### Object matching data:
****
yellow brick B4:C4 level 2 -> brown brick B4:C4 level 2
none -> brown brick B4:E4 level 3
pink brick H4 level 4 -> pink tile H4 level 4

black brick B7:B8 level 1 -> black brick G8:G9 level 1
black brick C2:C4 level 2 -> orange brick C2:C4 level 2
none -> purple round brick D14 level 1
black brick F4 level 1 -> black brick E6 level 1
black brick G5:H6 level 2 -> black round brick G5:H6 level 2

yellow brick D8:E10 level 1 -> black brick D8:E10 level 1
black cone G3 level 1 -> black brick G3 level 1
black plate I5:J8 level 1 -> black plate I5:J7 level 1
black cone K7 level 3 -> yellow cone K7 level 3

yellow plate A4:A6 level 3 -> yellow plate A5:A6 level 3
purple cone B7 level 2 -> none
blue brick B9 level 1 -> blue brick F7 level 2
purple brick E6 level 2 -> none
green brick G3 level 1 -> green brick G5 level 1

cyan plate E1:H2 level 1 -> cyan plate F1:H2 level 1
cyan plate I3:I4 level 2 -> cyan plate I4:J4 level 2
****
### Your objective:
Find every line above where the word "round" occurs, and copy that line.

### Answer below:
none -> purple round brick D14 level 1
black brick G5:H6 level 2 -> black round brick G5:H6 level 2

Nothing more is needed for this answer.